* [TASK TO CARRY OUT]:
Copy every entry exactly as given, minus the images.

* [SUPPLIED DATA]:
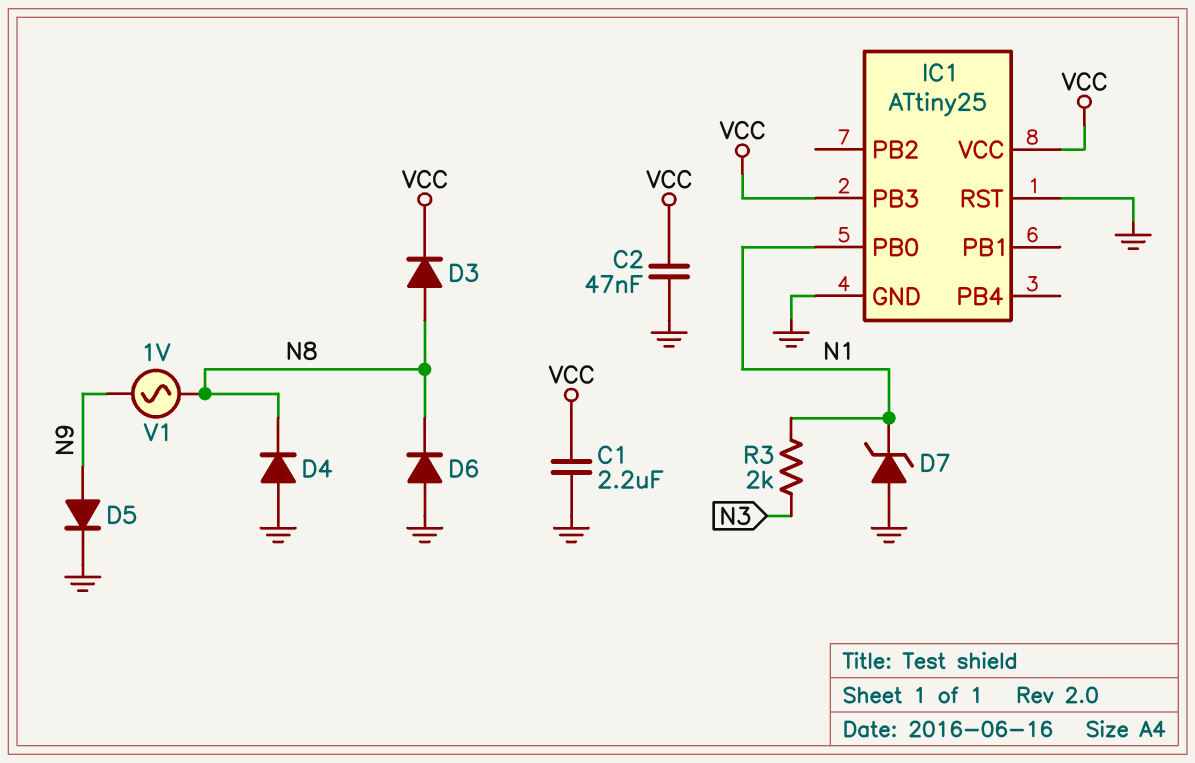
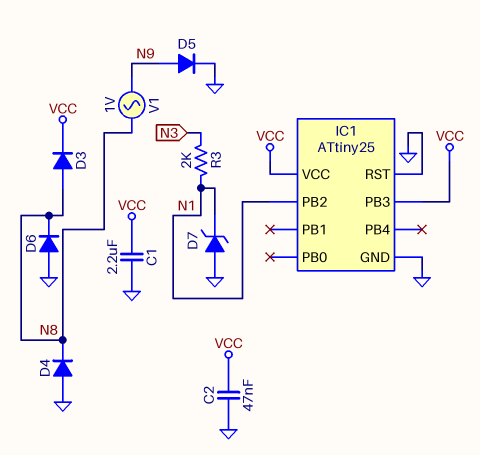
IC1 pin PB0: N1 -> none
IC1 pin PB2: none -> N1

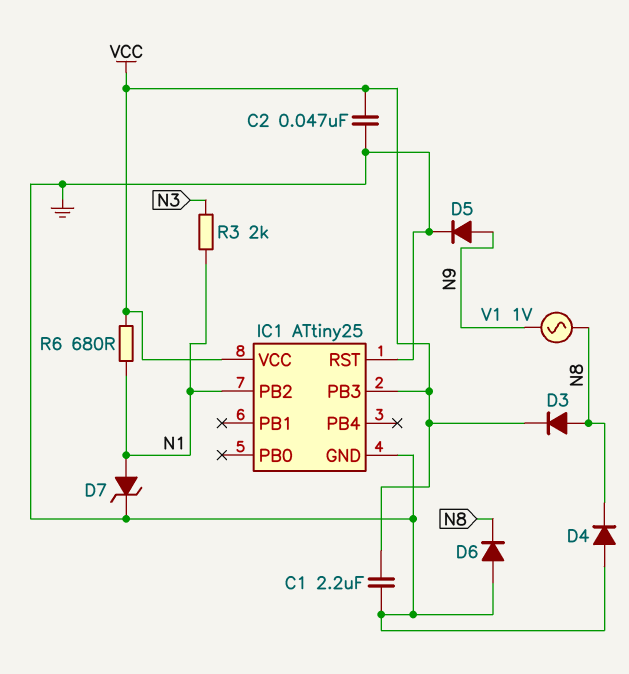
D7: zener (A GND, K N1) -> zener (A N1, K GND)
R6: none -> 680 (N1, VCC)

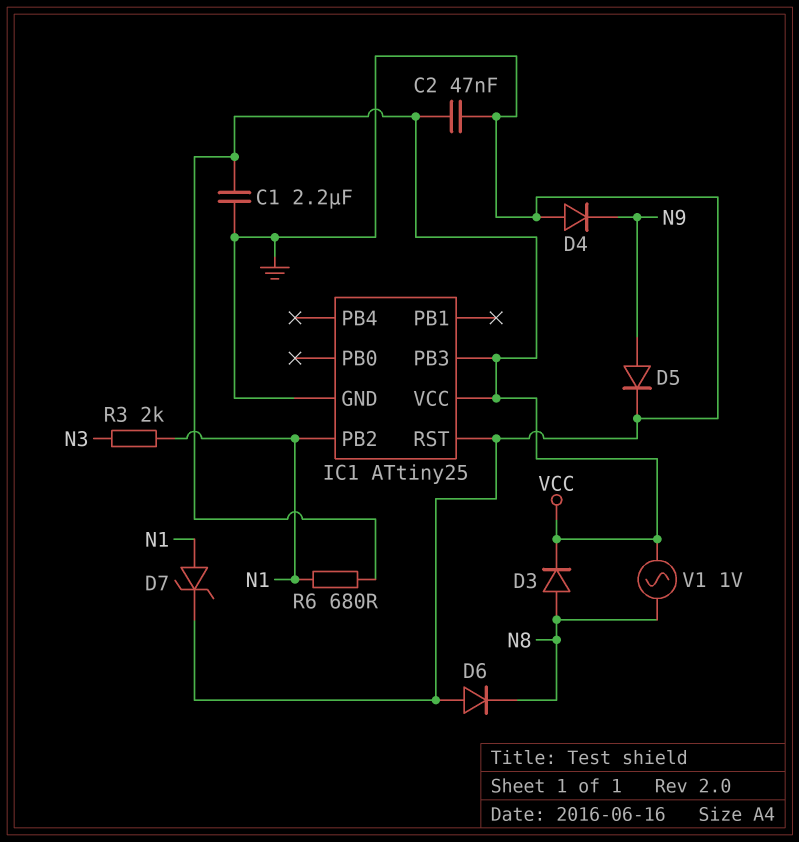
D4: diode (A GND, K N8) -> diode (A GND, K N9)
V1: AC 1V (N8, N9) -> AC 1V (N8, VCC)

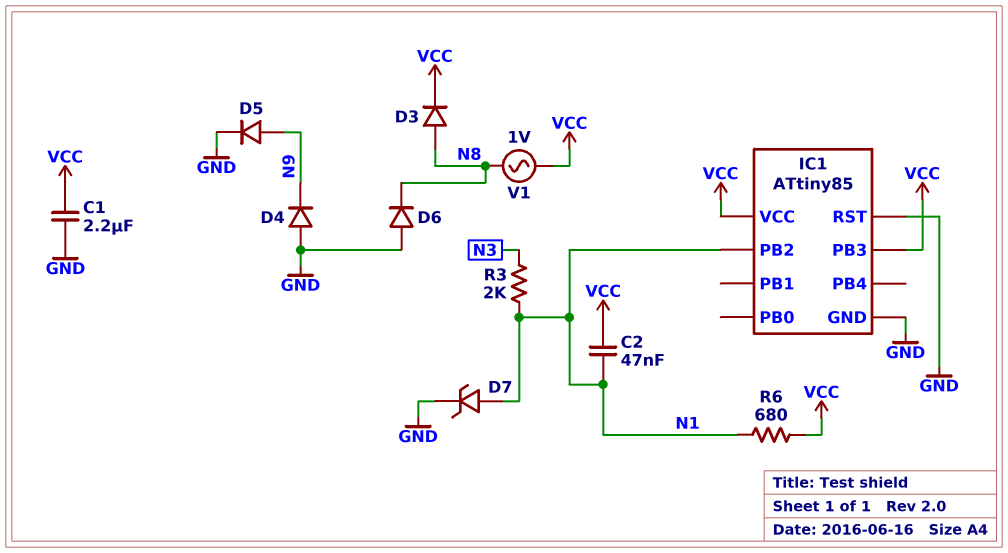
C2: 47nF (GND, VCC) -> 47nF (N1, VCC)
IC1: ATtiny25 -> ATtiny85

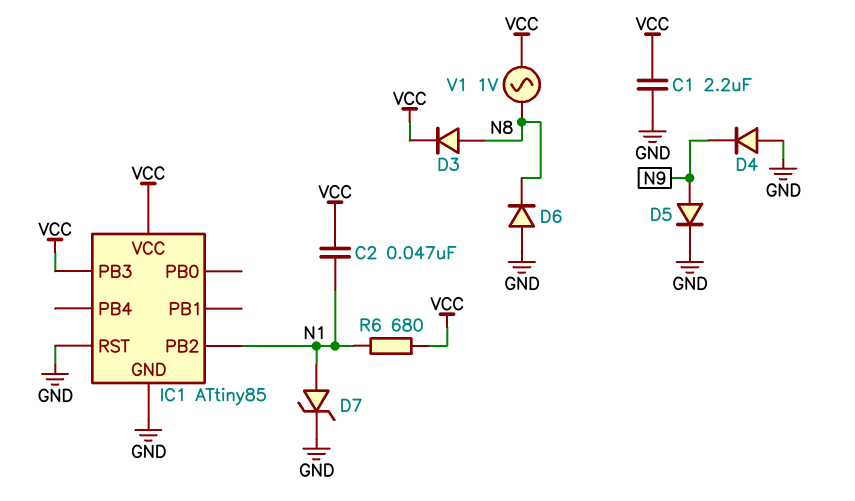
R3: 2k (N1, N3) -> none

* [REPLY TO THE TASK]:
IC1 pin PB0: N1 -> none
IC1 pin PB2: none -> N1

D7: zener (A GND, K N1) -> zener (A N1, K GND)
R6: none -> 680 (N1, VCC)

D4: diode (A GND, K N8) -> diode (A GND, K N9)
V1: AC 1V (N8, N9) -> AC 1V (N8, VCC)

C2: 47nF (GND, VCC) -> 47nF (N1, VCC)
IC1: ATtiny25 -> ATtiny85

R3: 2k (N1, N3) -> none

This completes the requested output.